***** Data to examine
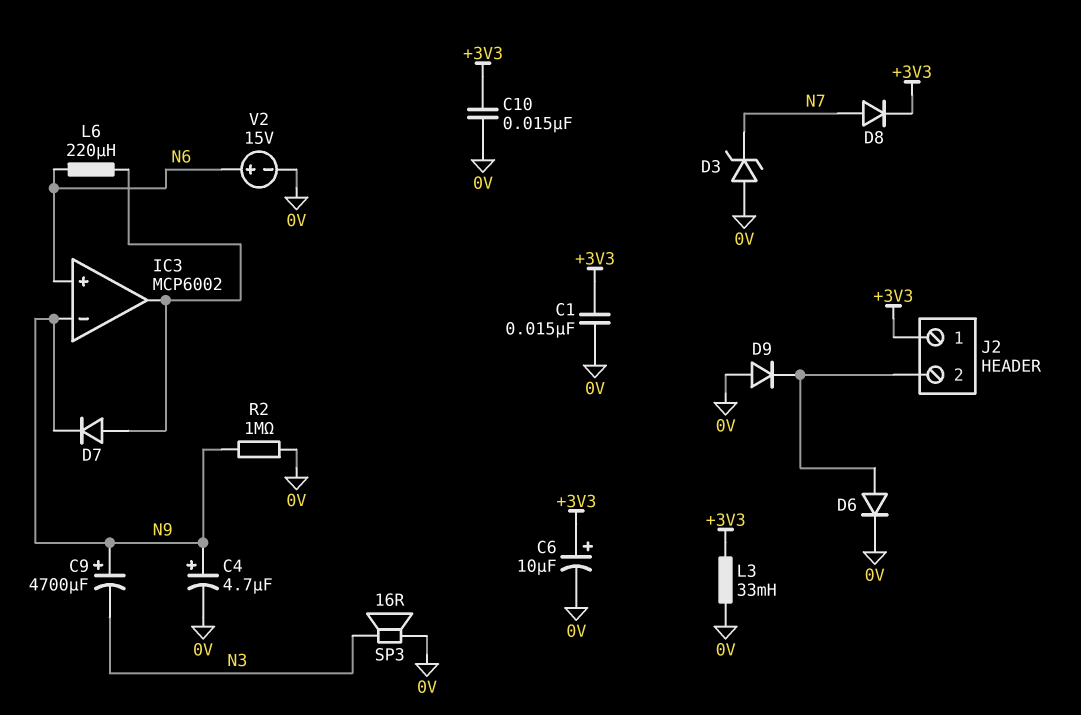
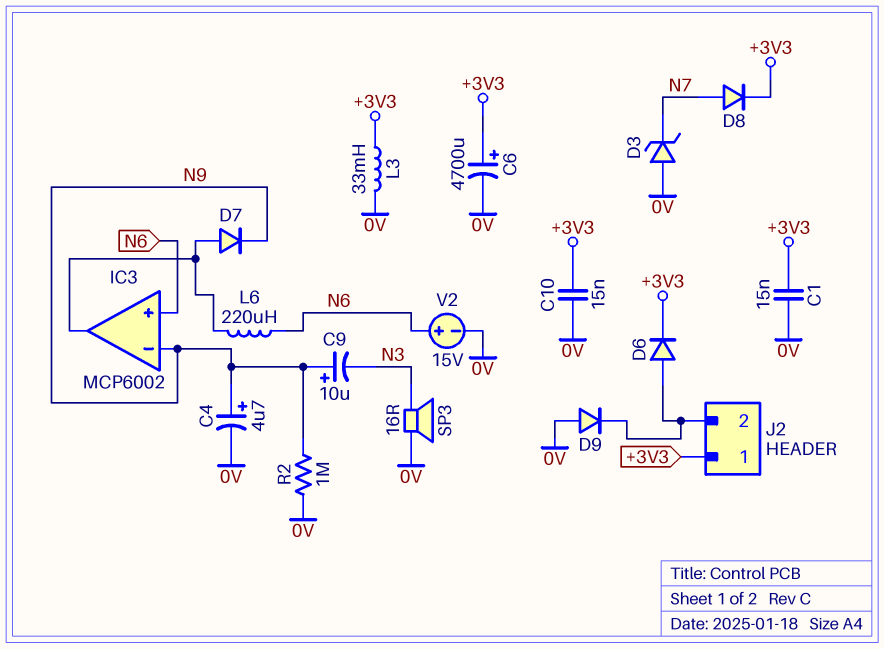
C6: 10uF (plus +3V3, minus 0V) -> 4700uF (plus +3V3, minus 0V)
C9: 4700uF (plus N9, minus N3) -> 10uF (plus N9, minus N3)
D6: diode (A J2/2, K 0V) -> diode (A J2/2, K +3V3)

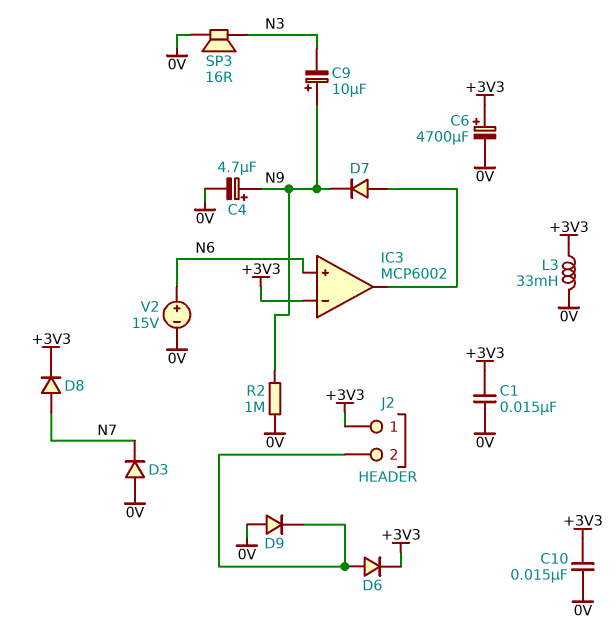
D3: zener (A 0V, K N7) -> diode (A 0V, K N7)
IC3 pin in-: N9 -> +3V3
L6: 220uH (IC3/out, N6) -> none

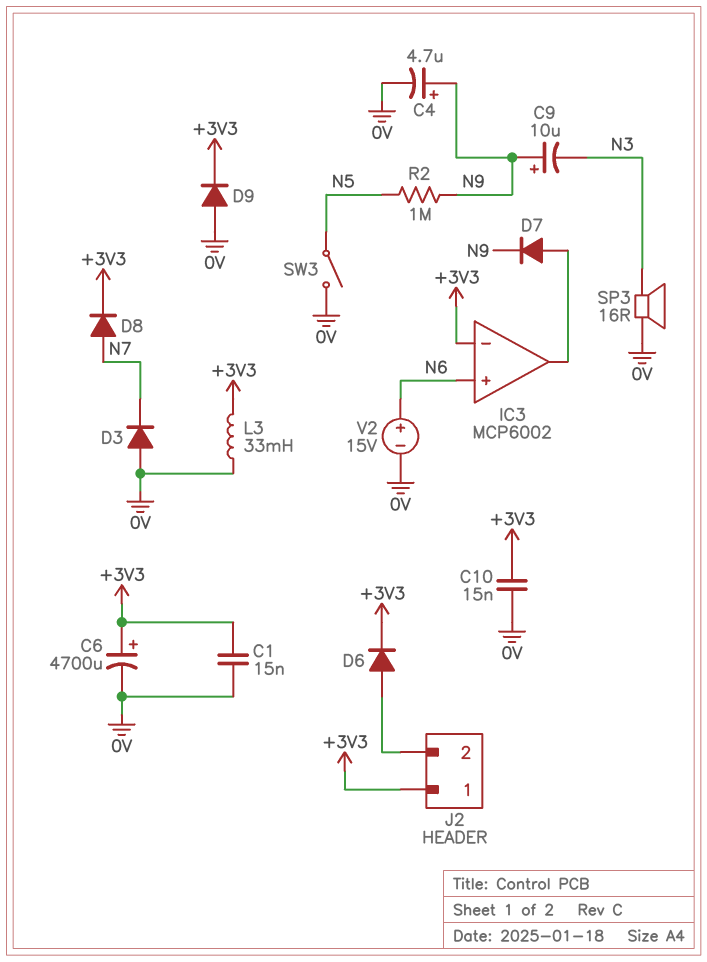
D9: diode (A 0V, K J2/2) -> diode (A 0V, K +3V3)
R2: 1M (0V, N9) -> 1M (N5, N9)
SW3: none -> switch (0V, N5)

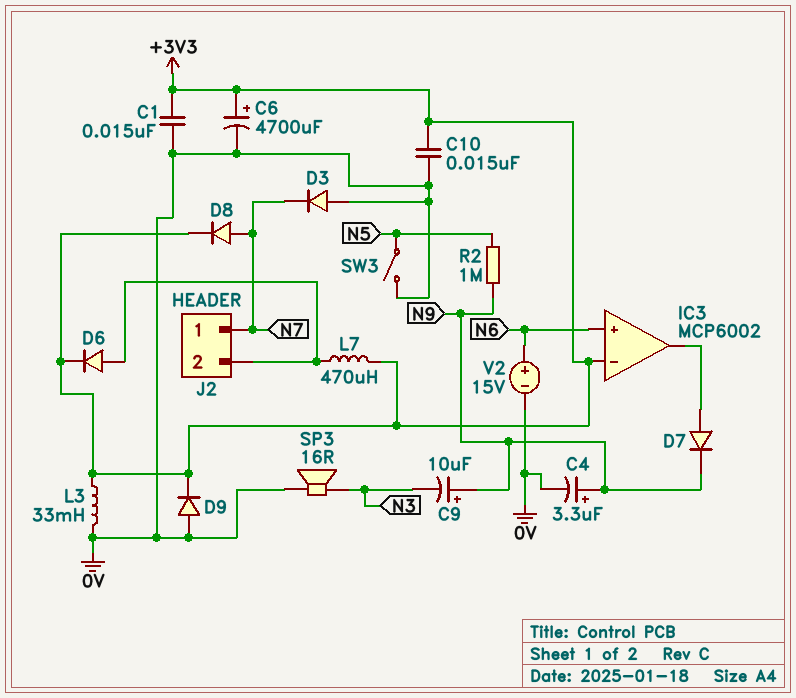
C4: 4.7uF (plus N9, minus 0V) -> 3.3uF (plus N9, minus 0V)
J2 pin 1: +3V3 -> N7
L7: none -> 470uH (+3V3, J2/2)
**********
The records must come back exactly, with their pictures removed.

C6: 10uF (plus +3V3, minus 0V) -> 4700uF (plus +3V3, minus 0V)
C9: 4700uF (plus N9, minus N3) -> 10uF (plus N9, minus N3)
D6: diode (A J2/2, K 0V) -> diode (A J2/2, K +3V3)

D3: zener (A 0V, K N7) -> diode (A 0V, K N7)
IC3 pin in-: N9 -> +3V3
L6: 220uH (IC3/out, N6) -> none

D9: diode (A 0V, K J2/2) -> diode (A 0V, K +3V3)
R2: 1M (0V, N9) -> 1M (N5, N9)
SW3: none -> switch (0V, N5)

C4: 4.7uF (plus N9, minus 0V) -> 3.3uF (plus N9, minus 0V)
J2 pin 1: +3V3 -> N7
L7: none -> 470uH (+3V3, J2/2)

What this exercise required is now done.